TASK INSTRUCTIONS
From the data below, retype exactly the lines starting with the one that contains "(386, 336) = (423, 351): turquoise" and ending with the one that contains "(473, 418) = (528, 415): pink", both included.

EXERCISE INPUTS

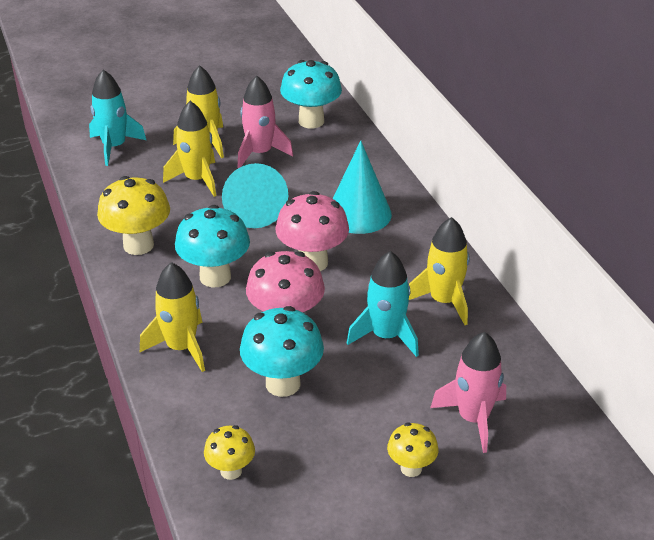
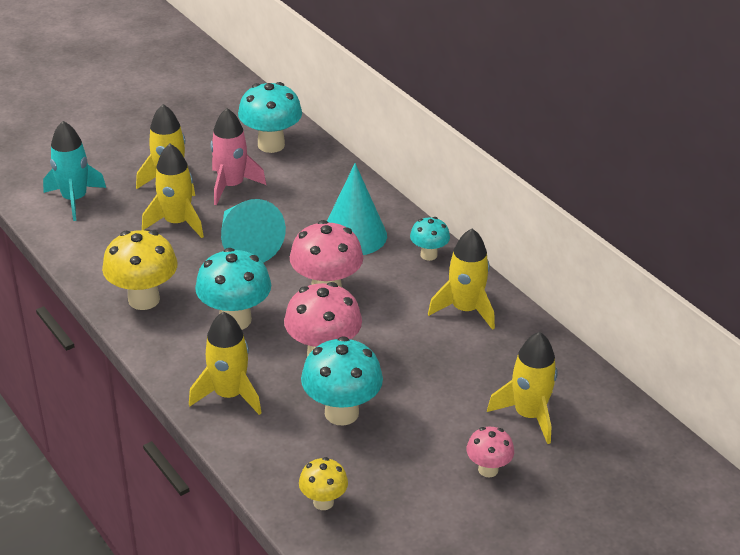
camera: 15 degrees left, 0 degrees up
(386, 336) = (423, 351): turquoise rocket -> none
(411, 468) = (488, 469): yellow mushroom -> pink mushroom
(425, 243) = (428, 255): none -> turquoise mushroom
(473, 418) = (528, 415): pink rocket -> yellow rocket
* * *
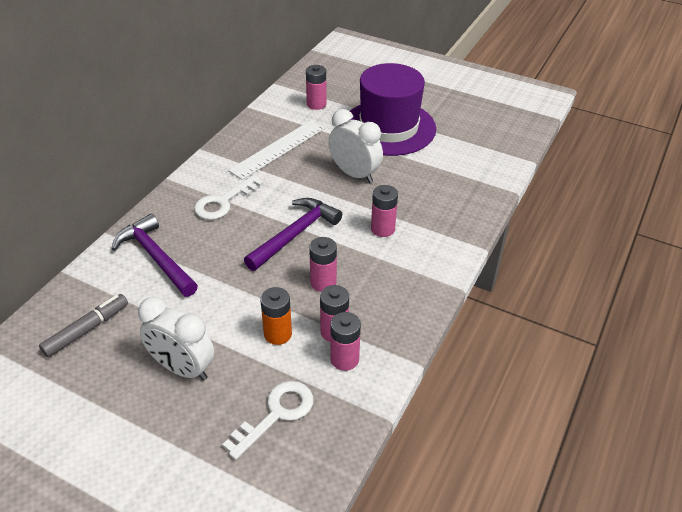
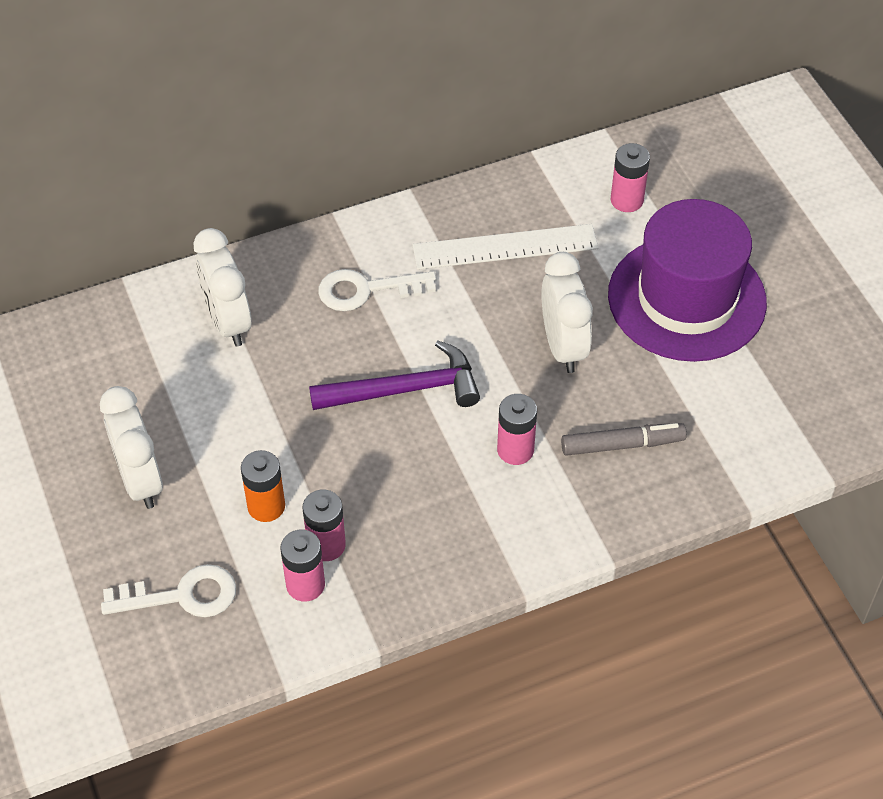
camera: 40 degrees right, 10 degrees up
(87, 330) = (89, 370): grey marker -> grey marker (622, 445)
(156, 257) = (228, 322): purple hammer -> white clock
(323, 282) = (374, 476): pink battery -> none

RESPONSE BOX
(386, 336) = (423, 351): turquoise rocket -> none
(411, 468) = (488, 469): yellow mushroom -> pink mushroom
(425, 243) = (428, 255): none -> turquoise mushroom
(473, 418) = (528, 415): pink rocket -> yellow rocket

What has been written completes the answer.